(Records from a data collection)

------------------------------------------------

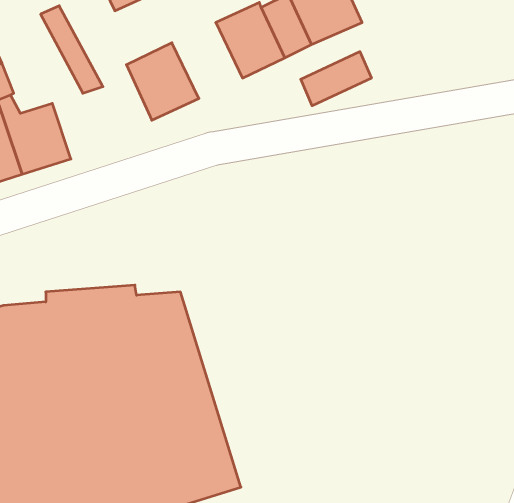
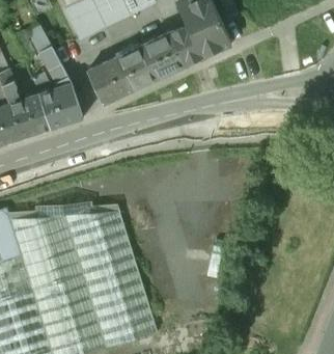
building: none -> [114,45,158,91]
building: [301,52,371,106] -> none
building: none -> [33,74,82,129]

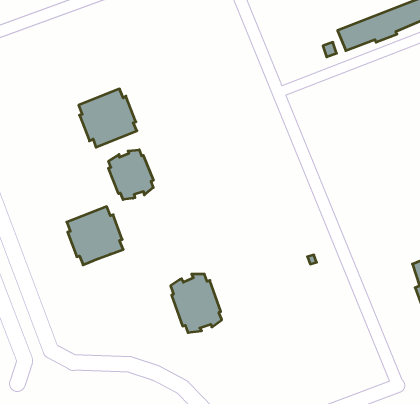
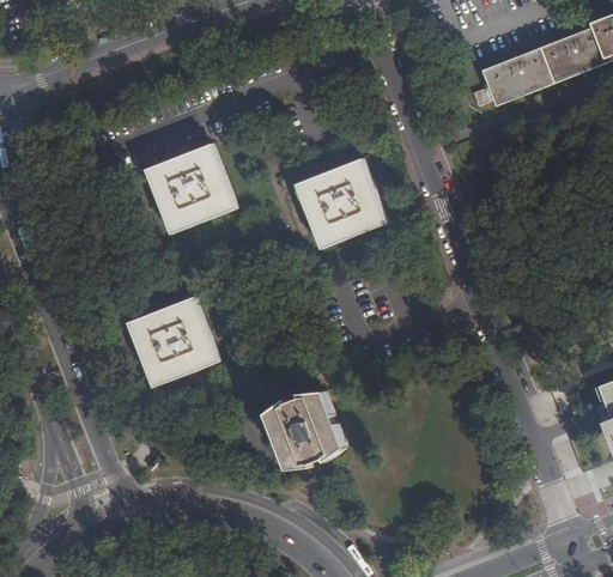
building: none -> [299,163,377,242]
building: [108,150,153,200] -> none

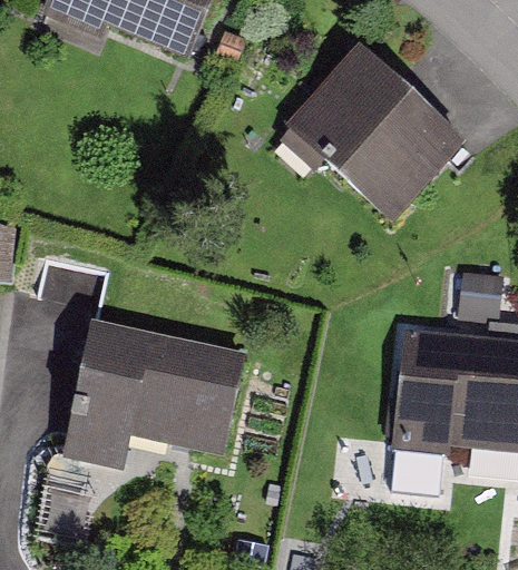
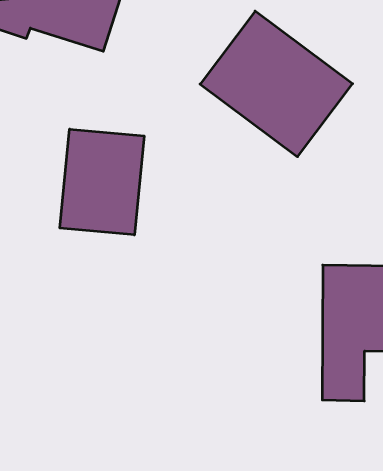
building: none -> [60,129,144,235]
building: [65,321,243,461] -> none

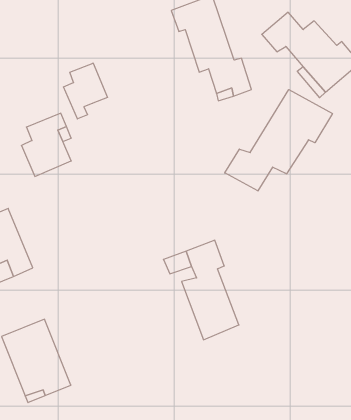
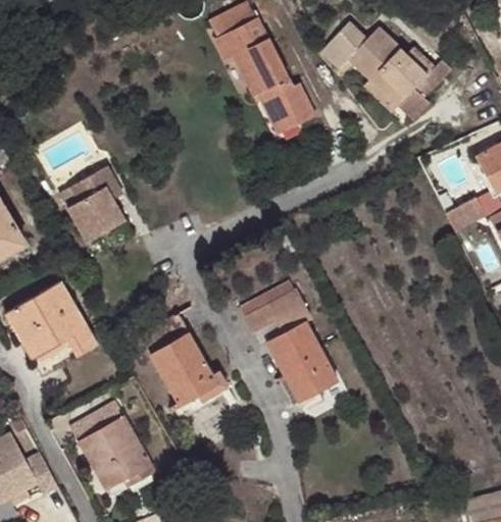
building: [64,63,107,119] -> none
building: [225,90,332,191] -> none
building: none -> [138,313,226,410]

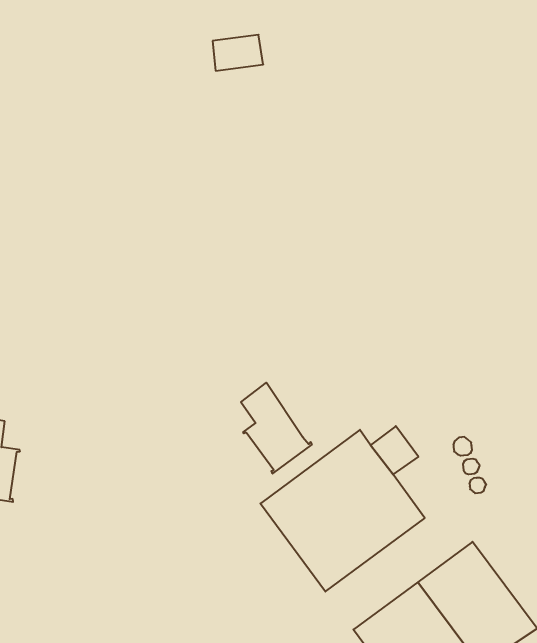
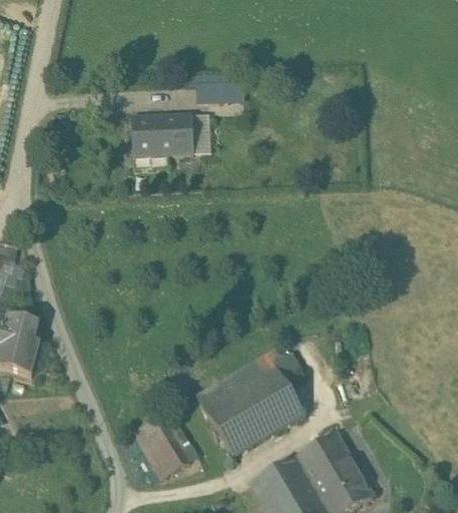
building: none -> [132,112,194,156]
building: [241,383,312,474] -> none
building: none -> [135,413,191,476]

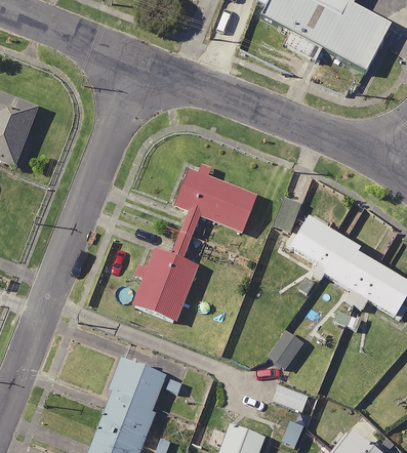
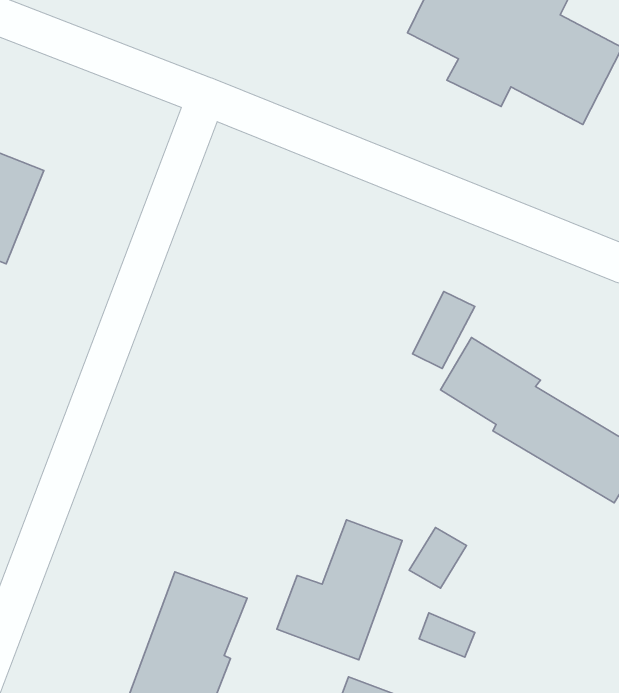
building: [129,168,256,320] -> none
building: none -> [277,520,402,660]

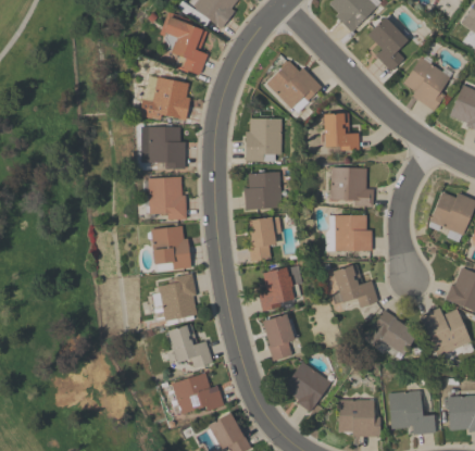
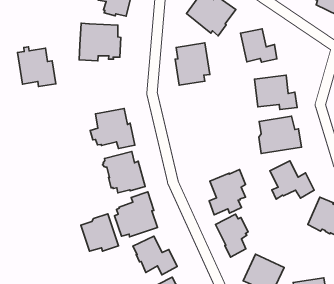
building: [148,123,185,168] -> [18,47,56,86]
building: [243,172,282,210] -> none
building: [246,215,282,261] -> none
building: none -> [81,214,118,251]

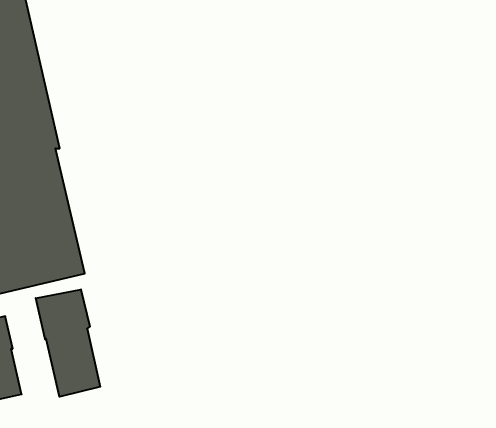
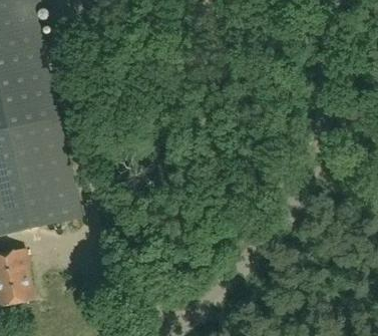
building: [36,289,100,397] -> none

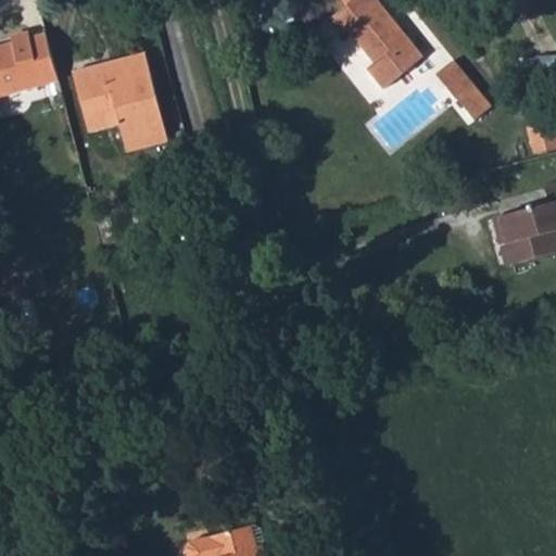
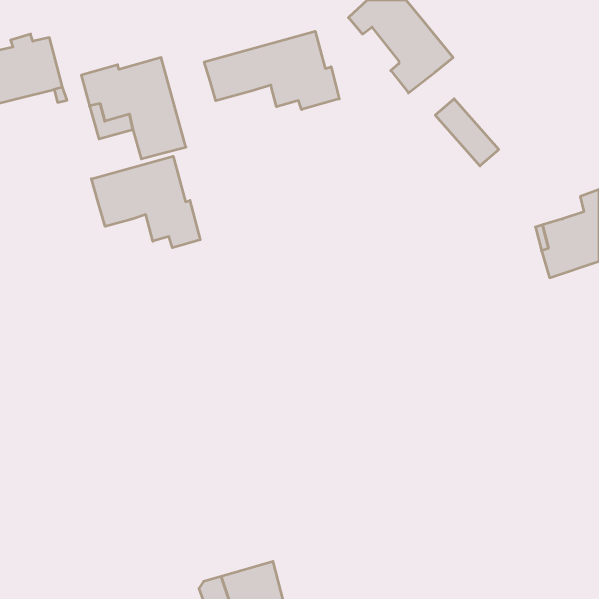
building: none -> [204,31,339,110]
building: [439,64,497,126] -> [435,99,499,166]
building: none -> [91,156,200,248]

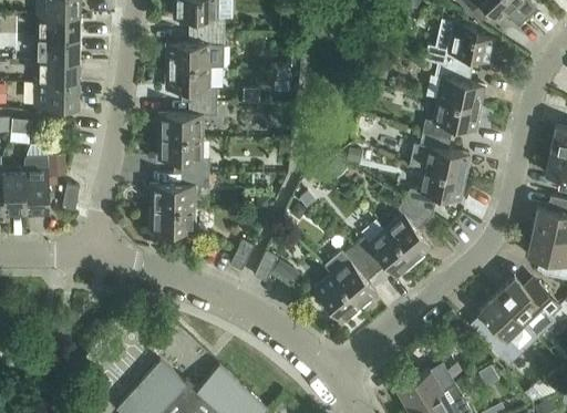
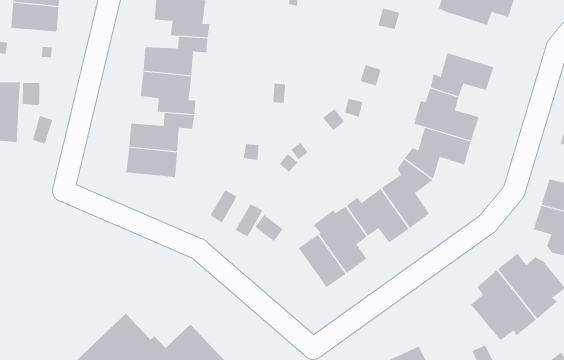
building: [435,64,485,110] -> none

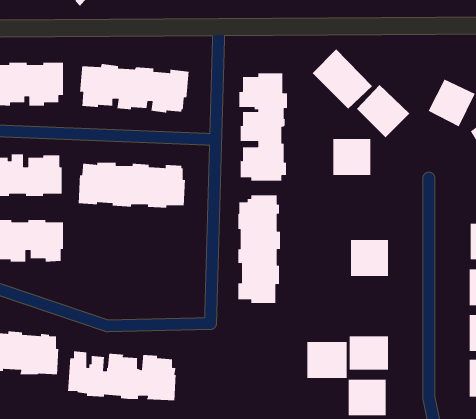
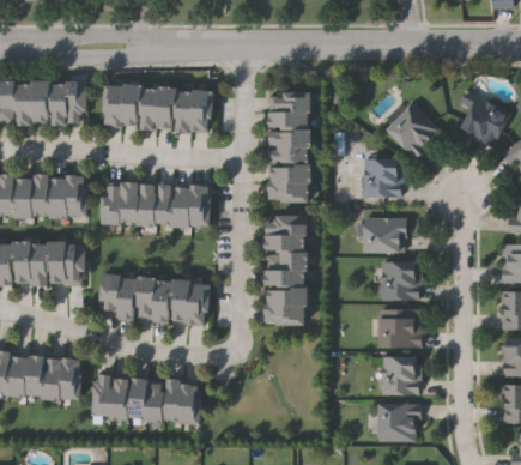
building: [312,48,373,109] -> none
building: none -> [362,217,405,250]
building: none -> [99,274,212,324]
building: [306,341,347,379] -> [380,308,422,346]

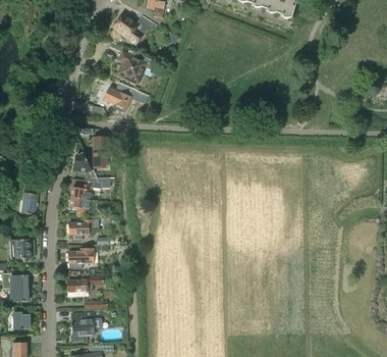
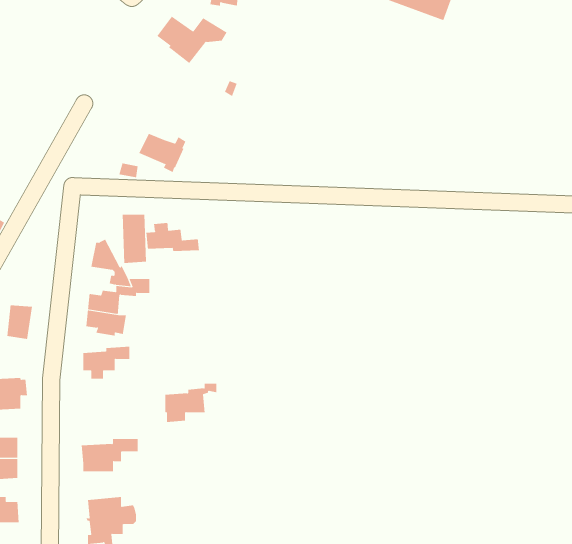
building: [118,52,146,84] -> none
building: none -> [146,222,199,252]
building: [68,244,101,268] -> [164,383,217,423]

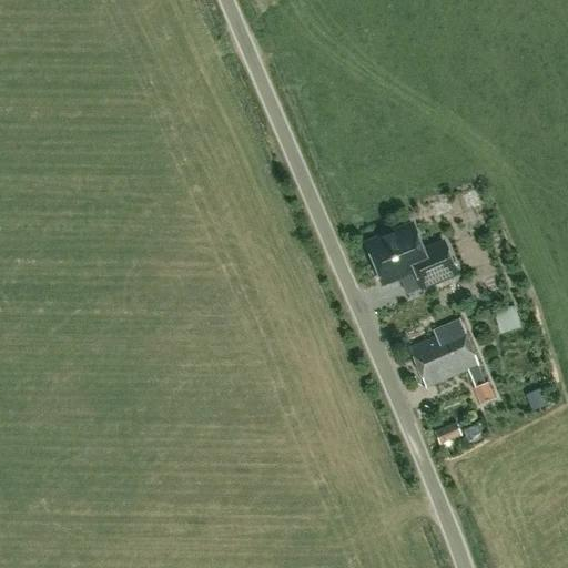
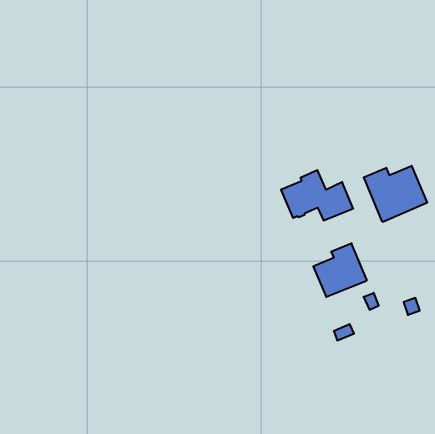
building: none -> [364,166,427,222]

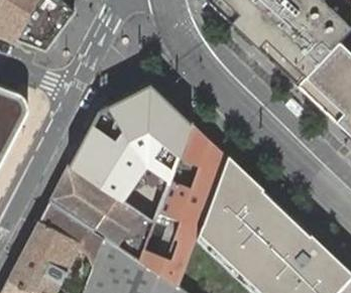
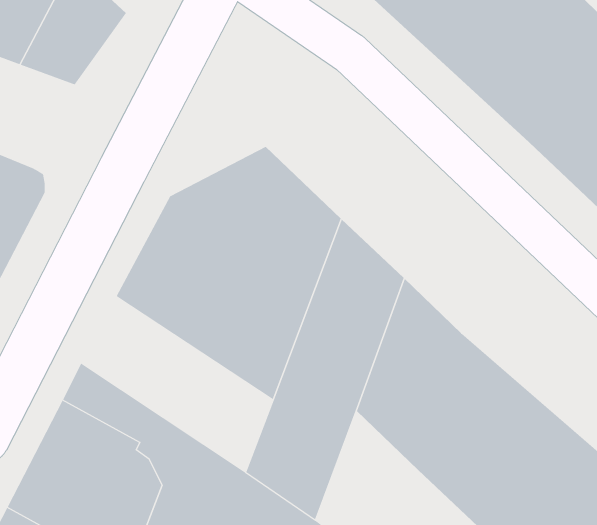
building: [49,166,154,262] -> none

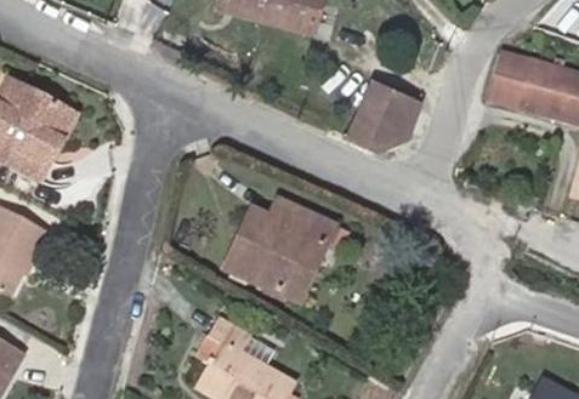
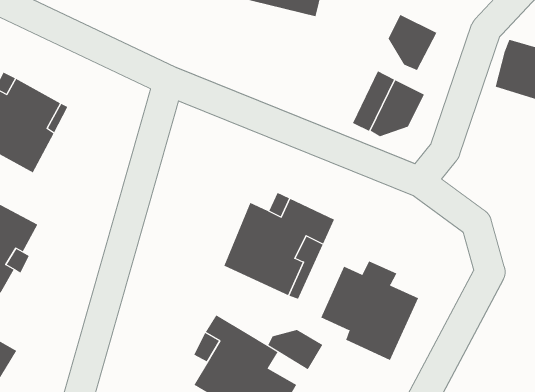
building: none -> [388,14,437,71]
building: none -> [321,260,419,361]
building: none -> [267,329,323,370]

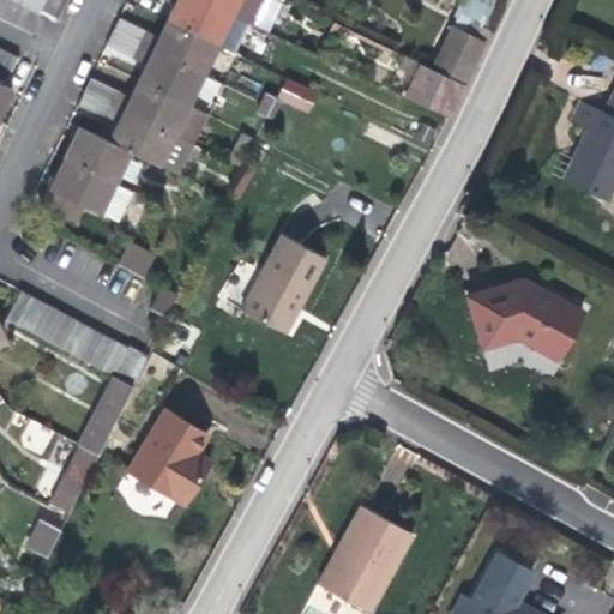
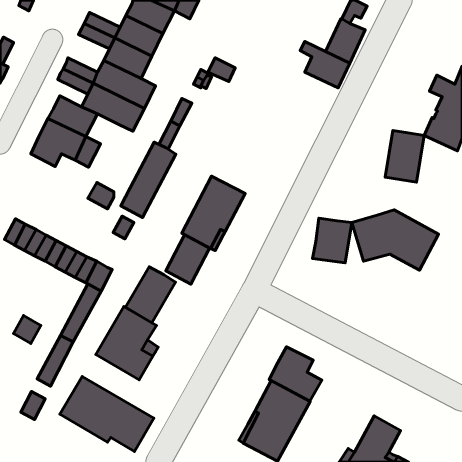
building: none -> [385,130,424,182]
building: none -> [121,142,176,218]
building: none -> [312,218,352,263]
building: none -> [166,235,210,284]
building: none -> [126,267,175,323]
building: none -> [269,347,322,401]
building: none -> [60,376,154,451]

------------------------------------------------

# Action item
Copy out each line of the data exactly as it reads; skip the pictures.

# Response to the exercise
building: none -> [114,45,158,91]
building: [301,52,371,106] -> none
building: none -> [33,74,82,129]

building: none -> [299,163,377,242]
building: [108,150,153,200] -> none

building: none -> [60,129,144,235]
building: [65,321,243,461] -> none

building: [64,63,107,119] -> none
building: [225,90,332,191] -> none
building: none -> [138,313,226,410]

building: none -> [132,112,194,156]
building: [241,383,312,474] -> none
building: none -> [135,413,191,476]

building: [129,168,256,320] -> none
building: none -> [277,520,402,660]

building: [148,123,185,168] -> [18,47,56,86]
building: [243,172,282,210] -> none
building: [246,215,282,261] -> none
building: none -> [81,214,118,251]

building: [36,289,100,397] -> none

building: none -> [204,31,339,110]
building: [439,64,497,126] -> [435,99,499,166]
building: none -> [91,156,200,248]

building: [435,64,485,110] -> none

building: [312,48,373,109] -> none
building: none -> [362,217,405,250]
building: none -> [99,274,212,324]
building: [306,341,347,379] -> [380,308,422,346]

building: [118,52,146,84] -> none
building: none -> [146,222,199,252]
building: [68,244,101,268] -> [164,383,217,423]

building: none -> [364,166,427,222]

building: [49,166,154,262] -> none

building: none -> [388,14,437,71]
building: none -> [321,260,419,361]
building: none -> [267,329,323,370]

building: none -> [385,130,424,182]
building: none -> [121,142,176,218]
building: none -> [312,218,352,263]
building: none -> [166,235,210,284]
building: none -> [126,267,175,323]
building: none -> [269,347,322,401]
building: none -> [60,376,154,451]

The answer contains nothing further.